To do: Nothing but the lines from the one containing "purple triangle: (141, 197)" through the end of the data should be retyped, exactly as they stand, and pictures should not be retyped.

Input:
-*-*-

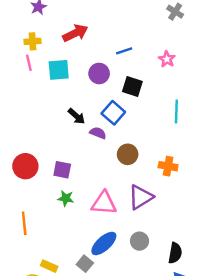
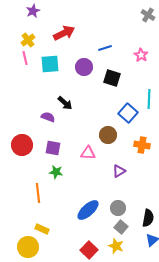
yellow cross: (33, 41) -> (28, 40), turned -32
blue square: (113, 113) -> (128, 113), moved
purple semicircle: (98, 133) -> (48, 117), moved
purple triangle: (141, 197) -> (119, 171), size x0.6
pink triangle: (104, 203) -> (88, 153), moved, size x0.7
orange line: (24, 223) -> (38, 193), moved
gray square: (85, 264) -> (121, 227), moved

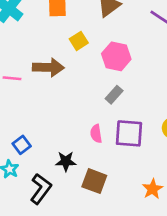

-*-*-

Completed exercise:
purple triangle: (141, 197) -> (119, 171), size x0.6
pink triangle: (104, 203) -> (88, 153), moved, size x0.7
orange line: (24, 223) -> (38, 193), moved
gray square: (85, 264) -> (121, 227), moved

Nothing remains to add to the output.